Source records

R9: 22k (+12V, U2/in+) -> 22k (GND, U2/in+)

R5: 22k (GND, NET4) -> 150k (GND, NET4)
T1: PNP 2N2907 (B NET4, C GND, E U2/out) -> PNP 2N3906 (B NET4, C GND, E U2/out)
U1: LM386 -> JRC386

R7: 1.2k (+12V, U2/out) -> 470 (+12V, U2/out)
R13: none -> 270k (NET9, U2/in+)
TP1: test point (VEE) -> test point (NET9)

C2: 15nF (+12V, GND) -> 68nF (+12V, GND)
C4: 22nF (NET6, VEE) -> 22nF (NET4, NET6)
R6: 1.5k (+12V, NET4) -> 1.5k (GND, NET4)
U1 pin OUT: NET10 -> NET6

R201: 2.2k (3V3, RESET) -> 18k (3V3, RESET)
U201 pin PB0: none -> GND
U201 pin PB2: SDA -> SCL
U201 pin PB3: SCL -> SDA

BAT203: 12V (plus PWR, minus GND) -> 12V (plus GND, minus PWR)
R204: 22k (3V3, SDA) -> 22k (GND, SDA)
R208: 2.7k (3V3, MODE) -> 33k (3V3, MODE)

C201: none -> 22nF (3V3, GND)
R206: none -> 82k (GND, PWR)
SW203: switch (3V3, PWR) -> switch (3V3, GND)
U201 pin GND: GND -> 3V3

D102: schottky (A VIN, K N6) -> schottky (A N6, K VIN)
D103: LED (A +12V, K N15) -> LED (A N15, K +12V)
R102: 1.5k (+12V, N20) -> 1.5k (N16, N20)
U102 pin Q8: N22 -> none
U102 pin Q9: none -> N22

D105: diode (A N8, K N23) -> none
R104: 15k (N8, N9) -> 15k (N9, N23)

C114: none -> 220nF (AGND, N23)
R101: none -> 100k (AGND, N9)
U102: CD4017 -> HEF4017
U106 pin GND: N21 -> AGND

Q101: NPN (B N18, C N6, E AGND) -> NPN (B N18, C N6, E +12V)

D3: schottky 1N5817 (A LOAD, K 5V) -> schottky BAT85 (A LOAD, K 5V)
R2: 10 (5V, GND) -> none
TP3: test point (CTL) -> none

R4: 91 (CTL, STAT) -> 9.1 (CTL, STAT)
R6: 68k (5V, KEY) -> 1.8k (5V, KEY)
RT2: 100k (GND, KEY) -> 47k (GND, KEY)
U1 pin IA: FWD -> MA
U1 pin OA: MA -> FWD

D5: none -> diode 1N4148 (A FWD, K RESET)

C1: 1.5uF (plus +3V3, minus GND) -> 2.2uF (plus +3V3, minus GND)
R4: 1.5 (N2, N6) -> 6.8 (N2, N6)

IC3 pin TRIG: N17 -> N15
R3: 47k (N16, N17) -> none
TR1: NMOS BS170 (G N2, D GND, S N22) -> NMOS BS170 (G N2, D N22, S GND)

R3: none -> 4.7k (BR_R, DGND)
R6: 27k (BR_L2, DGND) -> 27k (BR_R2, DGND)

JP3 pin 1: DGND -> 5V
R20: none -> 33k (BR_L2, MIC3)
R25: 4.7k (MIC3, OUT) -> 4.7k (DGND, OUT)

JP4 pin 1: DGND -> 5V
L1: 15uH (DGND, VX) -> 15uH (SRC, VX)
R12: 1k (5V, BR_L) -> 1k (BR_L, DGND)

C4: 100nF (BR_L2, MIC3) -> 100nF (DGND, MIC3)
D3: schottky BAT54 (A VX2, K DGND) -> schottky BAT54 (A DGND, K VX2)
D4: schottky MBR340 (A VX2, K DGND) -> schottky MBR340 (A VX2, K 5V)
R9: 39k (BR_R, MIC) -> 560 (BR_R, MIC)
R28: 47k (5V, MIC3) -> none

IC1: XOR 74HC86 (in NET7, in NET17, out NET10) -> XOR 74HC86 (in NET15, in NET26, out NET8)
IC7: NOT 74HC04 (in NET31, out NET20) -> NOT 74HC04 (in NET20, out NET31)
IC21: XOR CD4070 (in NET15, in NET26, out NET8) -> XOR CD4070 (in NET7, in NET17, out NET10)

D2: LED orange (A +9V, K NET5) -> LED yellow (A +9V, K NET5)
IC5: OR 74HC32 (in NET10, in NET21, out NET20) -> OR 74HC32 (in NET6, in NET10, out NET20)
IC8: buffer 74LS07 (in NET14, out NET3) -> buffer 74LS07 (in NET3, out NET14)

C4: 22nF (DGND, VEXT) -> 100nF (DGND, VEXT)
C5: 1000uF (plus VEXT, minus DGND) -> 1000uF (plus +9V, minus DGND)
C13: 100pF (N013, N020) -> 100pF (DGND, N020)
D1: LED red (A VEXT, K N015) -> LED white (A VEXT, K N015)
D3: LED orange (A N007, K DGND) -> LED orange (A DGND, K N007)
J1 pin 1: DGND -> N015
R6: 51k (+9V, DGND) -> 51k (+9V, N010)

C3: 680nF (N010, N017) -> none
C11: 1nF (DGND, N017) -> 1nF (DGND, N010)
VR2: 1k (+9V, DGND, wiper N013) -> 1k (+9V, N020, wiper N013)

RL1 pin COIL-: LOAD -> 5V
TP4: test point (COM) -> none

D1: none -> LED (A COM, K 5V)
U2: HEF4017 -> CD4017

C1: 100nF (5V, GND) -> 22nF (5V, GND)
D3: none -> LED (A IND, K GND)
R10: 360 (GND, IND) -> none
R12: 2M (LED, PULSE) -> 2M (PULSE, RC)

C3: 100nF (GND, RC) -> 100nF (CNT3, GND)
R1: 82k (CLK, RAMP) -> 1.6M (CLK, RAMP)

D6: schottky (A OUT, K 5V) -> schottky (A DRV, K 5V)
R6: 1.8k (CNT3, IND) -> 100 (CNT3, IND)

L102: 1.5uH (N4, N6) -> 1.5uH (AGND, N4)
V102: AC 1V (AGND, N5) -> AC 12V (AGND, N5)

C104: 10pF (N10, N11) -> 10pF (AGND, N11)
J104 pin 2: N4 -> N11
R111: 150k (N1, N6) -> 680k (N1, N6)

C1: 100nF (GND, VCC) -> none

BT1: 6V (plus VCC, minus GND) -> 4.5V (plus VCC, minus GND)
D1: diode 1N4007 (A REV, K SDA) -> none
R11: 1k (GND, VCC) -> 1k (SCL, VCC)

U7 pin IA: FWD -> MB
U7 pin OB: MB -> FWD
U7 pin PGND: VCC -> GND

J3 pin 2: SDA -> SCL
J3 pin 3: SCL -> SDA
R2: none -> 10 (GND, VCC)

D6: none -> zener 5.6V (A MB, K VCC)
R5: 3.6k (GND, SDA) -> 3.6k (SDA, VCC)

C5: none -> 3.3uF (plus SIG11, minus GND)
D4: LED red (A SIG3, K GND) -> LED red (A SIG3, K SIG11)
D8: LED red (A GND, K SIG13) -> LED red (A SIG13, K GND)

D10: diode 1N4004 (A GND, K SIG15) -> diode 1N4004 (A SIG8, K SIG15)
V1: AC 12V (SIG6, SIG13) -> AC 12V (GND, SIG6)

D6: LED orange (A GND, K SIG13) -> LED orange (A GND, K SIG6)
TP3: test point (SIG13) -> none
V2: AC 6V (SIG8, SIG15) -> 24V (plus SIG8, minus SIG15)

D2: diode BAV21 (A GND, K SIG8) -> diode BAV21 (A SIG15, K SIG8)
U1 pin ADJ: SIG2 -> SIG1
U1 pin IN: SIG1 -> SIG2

=== What you need to do ===
The entries above hold a line with "SW203: switch (3V3, PWR) -> switch (3V3, GND)" and a later line with "R6: 68k (5V, KEY) -> 1.8k (5V, KEY)". Write out exactly those lines and all lines between, nothing more.

=== Finished exercise ===
SW203: switch (3V3, PWR) -> switch (3V3, GND)
U201 pin GND: GND -> 3V3

D102: schottky (A VIN, K N6) -> schottky (A N6, K VIN)
D103: LED (A +12V, K N15) -> LED (A N15, K +12V)
R102: 1.5k (+12V, N20) -> 1.5k (N16, N20)
U102 pin Q8: N22 -> none
U102 pin Q9: none -> N22

D105: diode (A N8, K N23) -> none
R104: 15k (N8, N9) -> 15k (N9, N23)

C114: none -> 220nF (AGND, N23)
R101: none -> 100k (AGND, N9)
U102: CD4017 -> HEF4017
U106 pin GND: N21 -> AGND

Q101: NPN (B N18, C N6, E AGND) -> NPN (B N18, C N6, E +12V)

D3: schottky 1N5817 (A LOAD, K 5V) -> schottky BAT85 (A LOAD, K 5V)
R2: 10 (5V, GND) -> none
TP3: test point (CTL) -> none

R4: 91 (CTL, STAT) -> 9.1 (CTL, STAT)
R6: 68k (5V, KEY) -> 1.8k (5V, KEY)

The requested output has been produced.